Exact repetition of the data is the whole task.

### Records
__________________________________________________
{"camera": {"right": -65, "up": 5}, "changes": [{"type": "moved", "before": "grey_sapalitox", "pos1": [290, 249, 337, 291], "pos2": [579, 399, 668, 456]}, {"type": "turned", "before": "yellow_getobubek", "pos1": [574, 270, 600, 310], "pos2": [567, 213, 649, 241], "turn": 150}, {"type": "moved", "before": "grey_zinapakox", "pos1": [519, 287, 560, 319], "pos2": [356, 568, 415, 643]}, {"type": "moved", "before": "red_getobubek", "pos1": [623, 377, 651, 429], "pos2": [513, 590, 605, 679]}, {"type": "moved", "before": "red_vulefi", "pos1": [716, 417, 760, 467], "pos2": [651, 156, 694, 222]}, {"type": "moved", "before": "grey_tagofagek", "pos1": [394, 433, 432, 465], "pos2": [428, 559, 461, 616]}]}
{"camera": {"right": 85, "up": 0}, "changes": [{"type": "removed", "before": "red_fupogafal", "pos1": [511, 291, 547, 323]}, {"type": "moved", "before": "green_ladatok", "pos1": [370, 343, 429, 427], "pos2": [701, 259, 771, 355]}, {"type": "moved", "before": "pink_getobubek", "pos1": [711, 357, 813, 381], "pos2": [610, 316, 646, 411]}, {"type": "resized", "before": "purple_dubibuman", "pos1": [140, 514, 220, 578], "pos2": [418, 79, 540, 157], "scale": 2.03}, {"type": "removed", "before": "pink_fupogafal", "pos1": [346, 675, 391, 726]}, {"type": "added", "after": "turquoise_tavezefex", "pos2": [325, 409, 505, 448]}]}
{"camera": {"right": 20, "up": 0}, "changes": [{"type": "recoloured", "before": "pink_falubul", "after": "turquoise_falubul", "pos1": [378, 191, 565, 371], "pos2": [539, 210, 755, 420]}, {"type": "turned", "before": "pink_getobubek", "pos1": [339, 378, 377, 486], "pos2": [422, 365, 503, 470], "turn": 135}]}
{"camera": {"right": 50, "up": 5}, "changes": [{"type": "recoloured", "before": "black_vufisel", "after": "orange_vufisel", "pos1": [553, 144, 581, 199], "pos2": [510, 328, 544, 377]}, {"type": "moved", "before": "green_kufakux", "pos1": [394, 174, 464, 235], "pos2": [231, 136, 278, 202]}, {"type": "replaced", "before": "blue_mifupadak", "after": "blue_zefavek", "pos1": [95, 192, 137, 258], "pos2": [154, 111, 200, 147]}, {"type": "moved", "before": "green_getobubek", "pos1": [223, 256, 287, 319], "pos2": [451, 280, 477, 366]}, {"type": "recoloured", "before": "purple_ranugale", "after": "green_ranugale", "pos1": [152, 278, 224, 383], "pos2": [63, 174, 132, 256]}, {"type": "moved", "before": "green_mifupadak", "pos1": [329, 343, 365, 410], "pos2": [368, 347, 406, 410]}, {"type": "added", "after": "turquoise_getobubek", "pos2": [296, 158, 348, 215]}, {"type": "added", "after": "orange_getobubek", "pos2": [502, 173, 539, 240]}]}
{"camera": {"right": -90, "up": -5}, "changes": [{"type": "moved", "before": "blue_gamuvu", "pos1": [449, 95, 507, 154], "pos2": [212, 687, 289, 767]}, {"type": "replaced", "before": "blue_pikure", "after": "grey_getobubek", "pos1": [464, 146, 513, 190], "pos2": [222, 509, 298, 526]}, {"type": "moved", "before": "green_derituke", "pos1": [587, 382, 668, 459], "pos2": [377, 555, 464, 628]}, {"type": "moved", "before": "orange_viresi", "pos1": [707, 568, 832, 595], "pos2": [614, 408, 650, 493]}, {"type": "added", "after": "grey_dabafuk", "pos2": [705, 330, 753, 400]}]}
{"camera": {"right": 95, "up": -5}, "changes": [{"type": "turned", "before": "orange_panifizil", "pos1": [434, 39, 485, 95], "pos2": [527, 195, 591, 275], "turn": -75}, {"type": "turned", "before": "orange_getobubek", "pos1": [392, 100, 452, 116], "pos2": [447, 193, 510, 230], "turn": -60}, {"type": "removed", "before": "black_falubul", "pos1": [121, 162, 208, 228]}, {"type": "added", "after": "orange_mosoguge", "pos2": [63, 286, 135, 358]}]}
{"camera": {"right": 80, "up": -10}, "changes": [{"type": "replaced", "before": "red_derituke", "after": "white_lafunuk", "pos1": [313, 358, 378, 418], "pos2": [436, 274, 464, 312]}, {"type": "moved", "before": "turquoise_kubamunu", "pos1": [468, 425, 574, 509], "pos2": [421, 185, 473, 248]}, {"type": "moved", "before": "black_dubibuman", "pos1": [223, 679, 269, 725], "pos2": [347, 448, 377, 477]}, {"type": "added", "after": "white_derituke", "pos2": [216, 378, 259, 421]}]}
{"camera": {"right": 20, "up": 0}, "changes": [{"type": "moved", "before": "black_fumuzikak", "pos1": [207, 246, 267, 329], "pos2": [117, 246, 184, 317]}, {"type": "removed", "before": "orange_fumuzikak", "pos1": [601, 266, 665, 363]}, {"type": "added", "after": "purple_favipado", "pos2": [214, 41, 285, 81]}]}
__________________________________________________
### Reply to the task
{"camera": {"right": -65, "up": 5}, "changes": [{"type": "moved", "before": "grey_sapalitox", "pos1": [290, 249, 337, 291], "pos2": [579, 399, 668, 456]}, {"type": "turned", "before": "yellow_getobubek", "pos1": [574, 270, 600, 310], "pos2": [567, 213, 649, 241], "turn": 150}, {"type": "moved", "before": "grey_zinapakox", "pos1": [519, 287, 560, 319], "pos2": [356, 568, 415, 643]}, {"type": "moved", "before": "red_getobubek", "pos1": [623, 377, 651, 429], "pos2": [513, 590, 605, 679]}, {"type": "moved", "before": "red_vulefi", "pos1": [716, 417, 760, 467], "pos2": [651, 156, 694, 222]}, {"type": "moved", "before": "grey_tagofagek", "pos1": [394, 433, 432, 465], "pos2": [428, 559, 461, 616]}]}
{"camera": {"right": 85, "up": 0}, "changes": [{"type": "removed", "before": "red_fupogafal", "pos1": [511, 291, 547, 323]}, {"type": "moved", "before": "green_ladatok", "pos1": [370, 343, 429, 427], "pos2": [701, 259, 771, 355]}, {"type": "moved", "before": "pink_getobubek", "pos1": [711, 357, 813, 381], "pos2": [610, 316, 646, 411]}, {"type": "resized", "before": "purple_dubibuman", "pos1": [140, 514, 220, 578], "pos2": [418, 79, 540, 157], "scale": 2.03}, {"type": "removed", "before": "pink_fupogafal", "pos1": [346, 675, 391, 726]}, {"type": "added", "after": "turquoise_tavezefex", "pos2": [325, 409, 505, 448]}]}
{"camera": {"right": 20, "up": 0}, "changes": [{"type": "recoloured", "before": "pink_falubul", "after": "turquoise_falubul", "pos1": [378, 191, 565, 371], "pos2": [539, 210, 755, 420]}, {"type": "turned", "before": "pink_getobubek", "pos1": [339, 378, 377, 486], "pos2": [422, 365, 503, 470], "turn": 135}]}
{"camera": {"right": 50, "up": 5}, "changes": [{"type": "recoloured", "before": "black_vufisel", "after": "orange_vufisel", "pos1": [553, 144, 581, 199], "pos2": [510, 328, 544, 377]}, {"type": "moved", "before": "green_kufakux", "pos1": [394, 174, 464, 235], "pos2": [231, 136, 278, 202]}, {"type": "replaced", "before": "blue_mifupadak", "after": "blue_zefavek", "pos1": [95, 192, 137, 258], "pos2": [154, 111, 200, 147]}, {"type": "moved", "before": "green_getobubek", "pos1": [223, 256, 287, 319], "pos2": [451, 280, 477, 366]}, {"type": "recoloured", "before": "purple_ranugale", "after": "green_ranugale", "pos1": [152, 278, 224, 383], "pos2": [63, 174, 132, 256]}, {"type": "moved", "before": "green_mifupadak", "pos1": [329, 343, 365, 410], "pos2": [368, 347, 406, 410]}, {"type": "added", "after": "turquoise_getobubek", "pos2": [296, 158, 348, 215]}, {"type": "added", "after": "orange_getobubek", "pos2": [502, 173, 539, 240]}]}
{"camera": {"right": -90, "up": -5}, "changes": [{"type": "moved", "before": "blue_gamuvu", "pos1": [449, 95, 507, 154], "pos2": [212, 687, 289, 767]}, {"type": "replaced", "before": "blue_pikure", "after": "grey_getobubek", "pos1": [464, 146, 513, 190], "pos2": [222, 509, 298, 526]}, {"type": "moved", "before": "green_derituke", "pos1": [587, 382, 668, 459], "pos2": [377, 555, 464, 628]}, {"type": "moved", "before": "orange_viresi", "pos1": [707, 568, 832, 595], "pos2": [614, 408, 650, 493]}, {"type": "added", "after": "grey_dabafuk", "pos2": [705, 330, 753, 400]}]}
{"camera": {"right": 95, "up": -5}, "changes": [{"type": "turned", "before": "orange_panifizil", "pos1": [434, 39, 485, 95], "pos2": [527, 195, 591, 275], "turn": -75}, {"type": "turned", "before": "orange_getobubek", "pos1": [392, 100, 452, 116], "pos2": [447, 193, 510, 230], "turn": -60}, {"type": "removed", "before": "black_falubul", "pos1": [121, 162, 208, 228]}, {"type": "added", "after": "orange_mosoguge", "pos2": [63, 286, 135, 358]}]}
{"camera": {"right": 80, "up": -10}, "changes": [{"type": "replaced", "before": "red_derituke", "after": "white_lafunuk", "pos1": [313, 358, 378, 418], "pos2": [436, 274, 464, 312]}, {"type": "moved", "before": "turquoise_kubamunu", "pos1": [468, 425, 574, 509], "pos2": [421, 185, 473, 248]}, {"type": "moved", "before": "black_dubibuman", "pos1": [223, 679, 269, 725], "pos2": [347, 448, 377, 477]}, {"type": "added", "after": "white_derituke", "pos2": [216, 378, 259, 421]}]}
{"camera": {"right": 20, "up": 0}, "changes": [{"type": "moved", "before": "black_fumuzikak", "pos1": [207, 246, 267, 329], "pos2": [117, 246, 184, 317]}, {"type": "removed", "before": "orange_fumuzikak", "pos1": [601, 266, 665, 363]}, {"type": "added", "after": "purple_favipado", "pos2": [214, 41, 285, 81]}]}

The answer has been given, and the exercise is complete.